- What to do:
Output every entry exactly as written, but omit the pictures.
--- Dataset content Enclosed Below ---
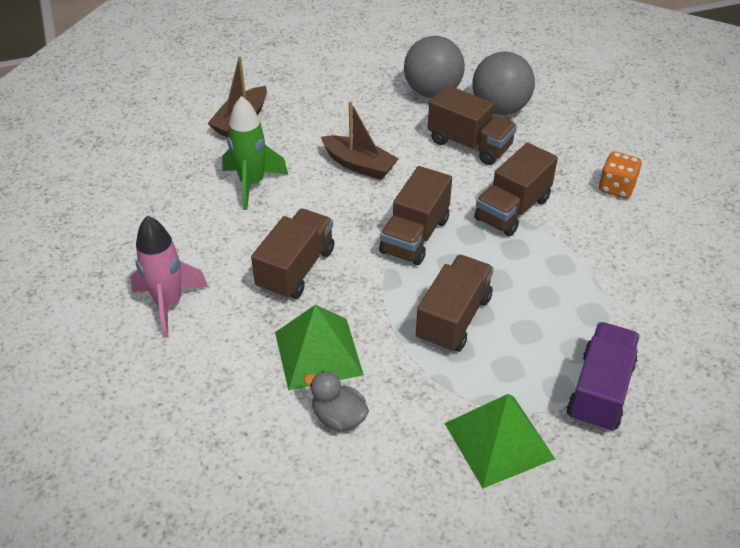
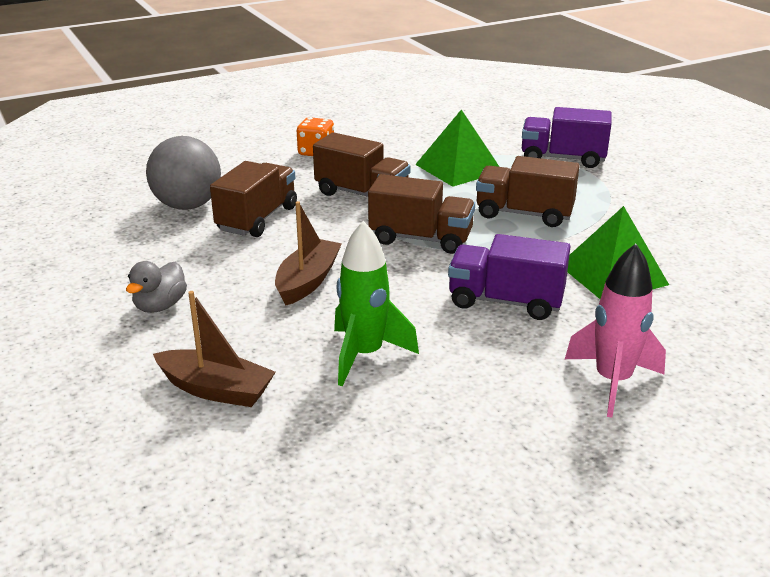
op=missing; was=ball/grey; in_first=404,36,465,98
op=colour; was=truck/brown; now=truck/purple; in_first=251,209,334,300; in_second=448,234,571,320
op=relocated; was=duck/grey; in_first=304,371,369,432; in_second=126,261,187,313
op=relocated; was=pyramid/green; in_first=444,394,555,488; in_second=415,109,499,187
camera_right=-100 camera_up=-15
--- End of Enclosed Dataset content ---
- Finished exercise:
op=missing; was=ball/grey; in_first=404,36,465,98
op=colour; was=truck/brown; now=truck/purple; in_first=251,209,334,300; in_second=448,234,571,320
op=relocated; was=duck/grey; in_first=304,371,369,432; in_second=126,261,187,313
op=relocated; was=pyramid/green; in_first=444,394,555,488; in_second=415,109,499,187
camera_right=-100 camera_up=-15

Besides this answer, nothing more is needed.